- [Exercise requirements]:
Copy the records below verbatim, from the first line through the line containing "U103 pin RB7: +15V -> none", inclusive, and output nothing else.

- [Before-and-after change records]:
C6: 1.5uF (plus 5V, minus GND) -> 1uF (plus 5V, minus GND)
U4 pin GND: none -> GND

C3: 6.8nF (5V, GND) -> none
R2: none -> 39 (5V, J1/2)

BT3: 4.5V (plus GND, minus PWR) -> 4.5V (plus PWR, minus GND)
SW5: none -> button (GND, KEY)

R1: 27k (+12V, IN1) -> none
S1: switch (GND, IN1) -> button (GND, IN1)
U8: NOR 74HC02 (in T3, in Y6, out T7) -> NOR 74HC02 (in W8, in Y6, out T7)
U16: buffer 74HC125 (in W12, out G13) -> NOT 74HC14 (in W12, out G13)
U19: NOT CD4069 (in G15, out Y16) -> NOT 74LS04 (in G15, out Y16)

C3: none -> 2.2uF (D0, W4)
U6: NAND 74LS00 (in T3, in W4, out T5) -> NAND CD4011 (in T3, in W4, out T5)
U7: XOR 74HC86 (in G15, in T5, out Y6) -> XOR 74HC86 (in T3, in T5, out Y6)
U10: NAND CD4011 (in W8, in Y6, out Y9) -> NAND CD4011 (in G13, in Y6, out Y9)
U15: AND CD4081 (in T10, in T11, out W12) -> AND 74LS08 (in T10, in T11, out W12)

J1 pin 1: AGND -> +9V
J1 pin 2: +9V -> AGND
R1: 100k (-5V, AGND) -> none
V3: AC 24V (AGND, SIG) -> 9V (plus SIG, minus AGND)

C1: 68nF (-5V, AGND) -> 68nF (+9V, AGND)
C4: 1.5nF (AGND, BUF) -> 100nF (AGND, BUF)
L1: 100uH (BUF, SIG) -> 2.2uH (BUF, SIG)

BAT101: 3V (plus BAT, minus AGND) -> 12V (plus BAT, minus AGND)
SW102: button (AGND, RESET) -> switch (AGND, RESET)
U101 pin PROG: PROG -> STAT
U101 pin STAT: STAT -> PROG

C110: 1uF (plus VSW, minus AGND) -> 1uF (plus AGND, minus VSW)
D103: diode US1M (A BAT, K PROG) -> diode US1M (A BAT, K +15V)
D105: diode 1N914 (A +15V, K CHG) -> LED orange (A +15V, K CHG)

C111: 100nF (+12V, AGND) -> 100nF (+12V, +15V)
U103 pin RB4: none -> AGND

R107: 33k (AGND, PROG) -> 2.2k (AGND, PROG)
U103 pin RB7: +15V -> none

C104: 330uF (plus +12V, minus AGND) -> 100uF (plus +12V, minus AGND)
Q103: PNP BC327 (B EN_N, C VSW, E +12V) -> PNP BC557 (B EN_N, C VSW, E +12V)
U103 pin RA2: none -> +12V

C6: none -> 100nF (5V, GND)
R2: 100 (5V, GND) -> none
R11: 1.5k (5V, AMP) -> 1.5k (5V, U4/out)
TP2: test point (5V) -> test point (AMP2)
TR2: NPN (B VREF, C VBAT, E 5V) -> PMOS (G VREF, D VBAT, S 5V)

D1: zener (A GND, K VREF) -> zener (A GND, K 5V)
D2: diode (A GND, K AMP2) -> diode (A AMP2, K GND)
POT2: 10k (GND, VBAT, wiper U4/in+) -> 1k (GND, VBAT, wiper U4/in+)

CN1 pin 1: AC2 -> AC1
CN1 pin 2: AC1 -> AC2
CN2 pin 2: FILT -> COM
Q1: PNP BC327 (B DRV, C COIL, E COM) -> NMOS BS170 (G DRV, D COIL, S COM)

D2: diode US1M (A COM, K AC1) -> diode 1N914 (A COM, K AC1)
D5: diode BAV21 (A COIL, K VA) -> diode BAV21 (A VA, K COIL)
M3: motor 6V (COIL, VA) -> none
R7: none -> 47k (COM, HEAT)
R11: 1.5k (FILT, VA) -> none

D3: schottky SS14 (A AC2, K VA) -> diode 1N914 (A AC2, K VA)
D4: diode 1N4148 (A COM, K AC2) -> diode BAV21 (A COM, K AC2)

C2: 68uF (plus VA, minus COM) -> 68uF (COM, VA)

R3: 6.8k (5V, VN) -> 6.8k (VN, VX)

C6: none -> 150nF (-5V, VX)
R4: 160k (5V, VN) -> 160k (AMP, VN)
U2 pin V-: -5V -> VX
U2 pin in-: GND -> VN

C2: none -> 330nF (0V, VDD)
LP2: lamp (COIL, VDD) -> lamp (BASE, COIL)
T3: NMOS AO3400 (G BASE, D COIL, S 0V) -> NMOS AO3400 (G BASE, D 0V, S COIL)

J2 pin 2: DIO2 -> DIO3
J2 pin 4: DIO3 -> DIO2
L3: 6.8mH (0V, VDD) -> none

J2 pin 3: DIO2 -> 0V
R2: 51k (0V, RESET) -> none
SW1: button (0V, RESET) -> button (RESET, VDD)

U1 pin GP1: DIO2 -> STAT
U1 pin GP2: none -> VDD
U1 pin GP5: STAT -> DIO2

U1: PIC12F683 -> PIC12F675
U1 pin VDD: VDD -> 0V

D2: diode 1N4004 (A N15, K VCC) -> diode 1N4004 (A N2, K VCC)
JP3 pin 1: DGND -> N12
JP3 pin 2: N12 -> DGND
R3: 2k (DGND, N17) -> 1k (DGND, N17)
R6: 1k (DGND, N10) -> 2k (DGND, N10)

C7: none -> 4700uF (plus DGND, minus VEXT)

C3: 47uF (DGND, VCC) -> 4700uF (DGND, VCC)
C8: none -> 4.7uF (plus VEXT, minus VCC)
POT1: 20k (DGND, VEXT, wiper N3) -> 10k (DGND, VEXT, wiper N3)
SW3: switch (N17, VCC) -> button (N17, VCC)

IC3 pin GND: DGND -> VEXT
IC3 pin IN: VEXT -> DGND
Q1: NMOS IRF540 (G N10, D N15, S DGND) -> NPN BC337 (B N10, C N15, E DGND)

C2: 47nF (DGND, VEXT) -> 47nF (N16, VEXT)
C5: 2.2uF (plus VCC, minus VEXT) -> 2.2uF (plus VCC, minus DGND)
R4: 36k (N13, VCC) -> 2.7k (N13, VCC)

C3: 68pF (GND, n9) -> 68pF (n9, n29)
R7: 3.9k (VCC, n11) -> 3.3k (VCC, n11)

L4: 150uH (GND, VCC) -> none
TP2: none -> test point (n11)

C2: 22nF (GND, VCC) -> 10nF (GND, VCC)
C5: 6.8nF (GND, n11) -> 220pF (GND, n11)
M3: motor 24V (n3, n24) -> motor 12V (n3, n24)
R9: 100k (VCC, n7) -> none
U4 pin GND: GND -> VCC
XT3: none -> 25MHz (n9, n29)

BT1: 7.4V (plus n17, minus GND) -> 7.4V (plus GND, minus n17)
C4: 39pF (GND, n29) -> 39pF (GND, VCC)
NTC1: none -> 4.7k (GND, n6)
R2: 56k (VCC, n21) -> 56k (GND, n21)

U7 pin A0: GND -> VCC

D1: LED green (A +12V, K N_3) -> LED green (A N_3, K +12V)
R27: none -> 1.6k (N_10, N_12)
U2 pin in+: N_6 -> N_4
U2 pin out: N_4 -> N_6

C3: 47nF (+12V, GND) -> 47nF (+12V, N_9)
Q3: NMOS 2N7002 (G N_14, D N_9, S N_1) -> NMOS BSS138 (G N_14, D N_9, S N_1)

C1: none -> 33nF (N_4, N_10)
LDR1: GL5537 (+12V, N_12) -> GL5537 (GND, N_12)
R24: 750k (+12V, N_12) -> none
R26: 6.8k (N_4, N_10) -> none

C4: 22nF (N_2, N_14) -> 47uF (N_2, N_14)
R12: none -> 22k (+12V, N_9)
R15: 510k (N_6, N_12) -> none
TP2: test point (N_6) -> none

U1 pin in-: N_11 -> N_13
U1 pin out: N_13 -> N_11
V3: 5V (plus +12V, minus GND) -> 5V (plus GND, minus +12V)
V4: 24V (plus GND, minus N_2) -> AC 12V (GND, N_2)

- [Solution to the problem]:
C6: 1.5uF (plus 5V, minus GND) -> 1uF (plus 5V, minus GND)
U4 pin GND: none -> GND

C3: 6.8nF (5V, GND) -> none
R2: none -> 39 (5V, J1/2)

BT3: 4.5V (plus GND, minus PWR) -> 4.5V (plus PWR, minus GND)
SW5: none -> button (GND, KEY)

R1: 27k (+12V, IN1) -> none
S1: switch (GND, IN1) -> button (GND, IN1)
U8: NOR 74HC02 (in T3, in Y6, out T7) -> NOR 74HC02 (in W8, in Y6, out T7)
U16: buffer 74HC125 (in W12, out G13) -> NOT 74HC14 (in W12, out G13)
U19: NOT CD4069 (in G15, out Y16) -> NOT 74LS04 (in G15, out Y16)

C3: none -> 2.2uF (D0, W4)
U6: NAND 74LS00 (in T3, in W4, out T5) -> NAND CD4011 (in T3, in W4, out T5)
U7: XOR 74HC86 (in G15, in T5, out Y6) -> XOR 74HC86 (in T3, in T5, out Y6)
U10: NAND CD4011 (in W8, in Y6, out Y9) -> NAND CD4011 (in G13, in Y6, out Y9)
U15: AND CD4081 (in T10, in T11, out W12) -> AND 74LS08 (in T10, in T11, out W12)

J1 pin 1: AGND -> +9V
J1 pin 2: +9V -> AGND
R1: 100k (-5V, AGND) -> none
V3: AC 24V (AGND, SIG) -> 9V (plus SIG, minus AGND)

C1: 68nF (-5V, AGND) -> 68nF (+9V, AGND)
C4: 1.5nF (AGND, BUF) -> 100nF (AGND, BUF)
L1: 100uH (BUF, SIG) -> 2.2uH (BUF, SIG)

BAT101: 3V (plus BAT, minus AGND) -> 12V (plus BAT, minus AGND)
SW102: button (AGND, RESET) -> switch (AGND, RESET)
U101 pin PROG: PROG -> STAT
U101 pin STAT: STAT -> PROG

C110: 1uF (plus VSW, minus AGND) -> 1uF (plus AGND, minus VSW)
D103: diode US1M (A BAT, K PROG) -> diode US1M (A BAT, K +15V)
D105: diode 1N914 (A +15V, K CHG) -> LED orange (A +15V, K CHG)

C111: 100nF (+12V, AGND) -> 100nF (+12V, +15V)
U103 pin RB4: none -> AGND

R107: 33k (AGND, PROG) -> 2.2k (AGND, PROG)
U103 pin RB7: +15V -> none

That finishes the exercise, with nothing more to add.